# [RECORDS FOR THE TASK]

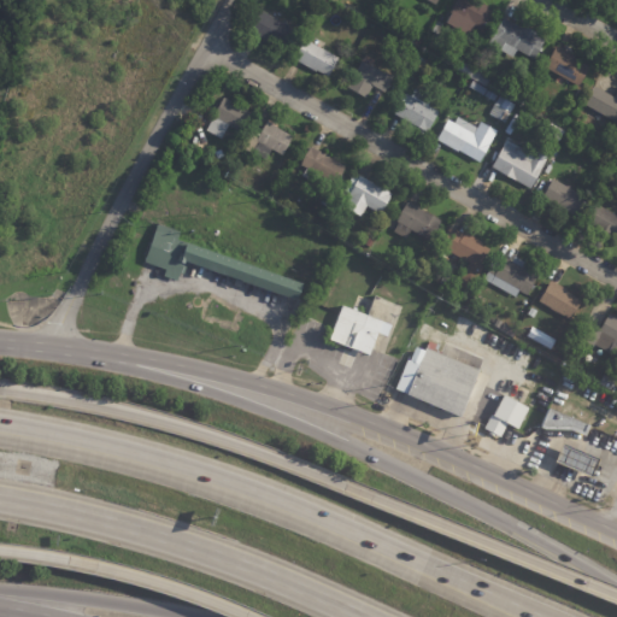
[(475,0),(488,7),(487,9),(494,12),(483,33),(470,25),(465,35),(447,24),(452,15),(450,13),(457,0),(475,0)]
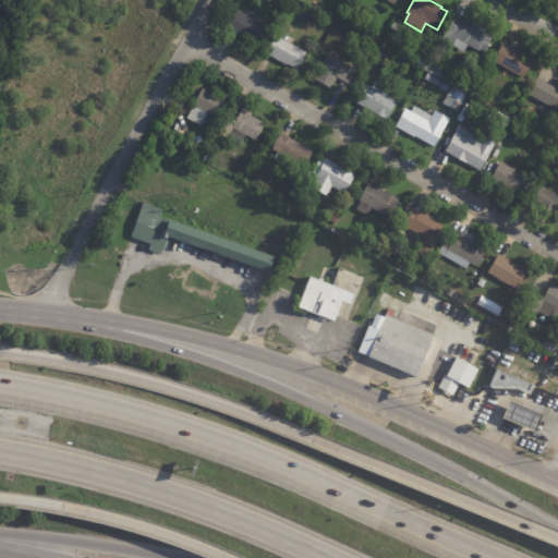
[(244,14),(266,27),(255,46),(225,28),(235,10),(244,14)]
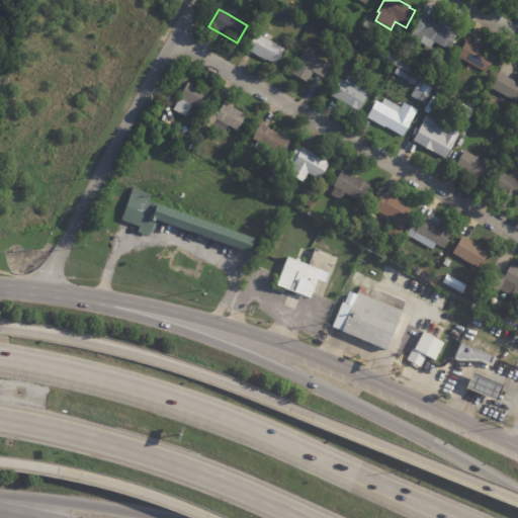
[(433,20),(441,25),(442,22),(452,28),(451,30),(458,34),(450,50),(436,41),(431,49),(411,36),(424,15),(433,20)]
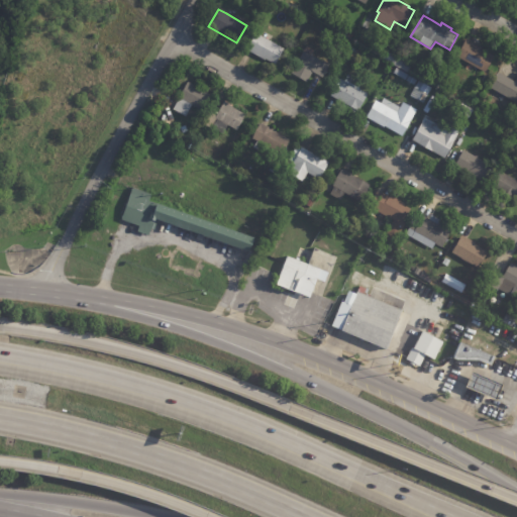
[(263,36),(284,48),(276,64),(267,59),(266,61),(247,50),(256,33),(263,36)]
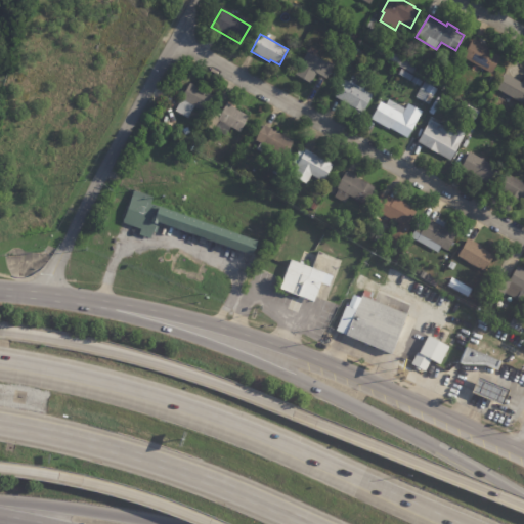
[(365,34),(374,38),(372,43),(367,41),(367,42),(362,39),(365,34)]
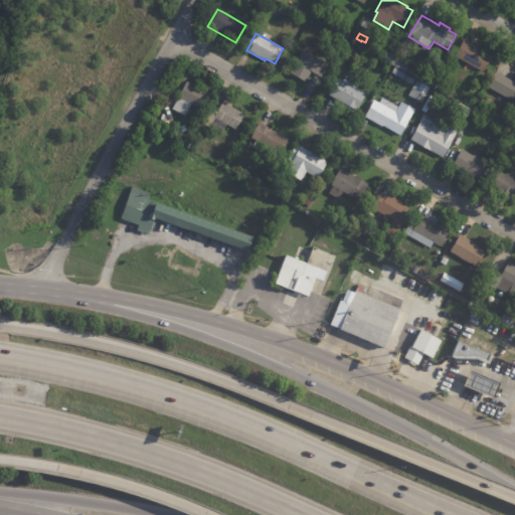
[(472,41),(495,54),(485,72),(456,56),(466,38),(472,41)]
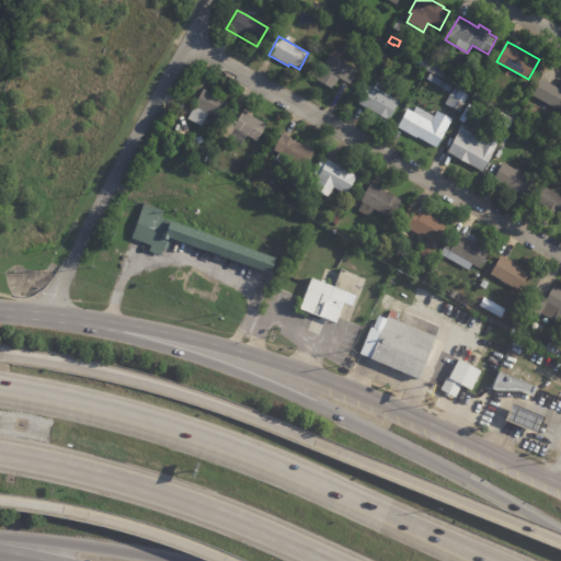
[(374,55),(368,64),(358,57),(364,49),(374,55)]
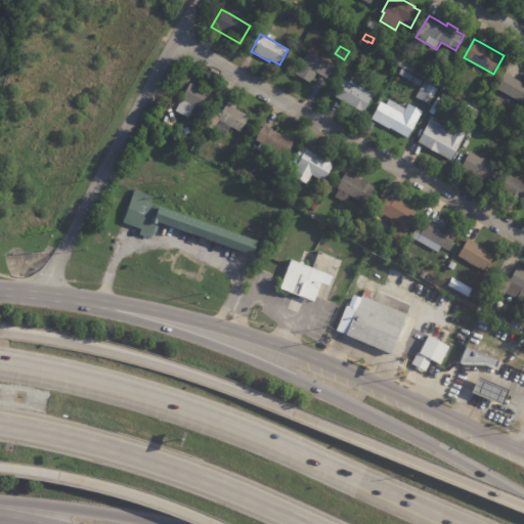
[(358,49),(354,57),(349,54),(353,47),(358,49)]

# [WHAT THE EXERCISE ASKS]
First drop every picture, then print the data above exactly as it stands.

# [OUTPUT]
[(475,0),(488,7),(487,9),(494,12),(483,33),(470,25),(465,35),(447,24),(452,15),(450,13),(457,0),(475,0)]
[(244,14),(266,27),(255,46),(225,28),(235,10),(244,14)]
[(433,20),(441,25),(442,22),(452,28),(451,30),(458,34),(450,50),(436,41),(431,49),(411,36),(424,15),(433,20)]
[(263,36),(284,48),(276,64),(267,59),(266,61),(247,50),(256,33),(263,36)]
[(365,34),(374,38),(372,43),(367,41),(367,42),(362,39),(365,34)]
[(472,41),(495,54),(485,72),(456,56),(466,38),(472,41)]
[(374,55),(368,64),(358,57),(364,49),(374,55)]
[(358,49),(354,57),(349,54),(353,47),(358,49)]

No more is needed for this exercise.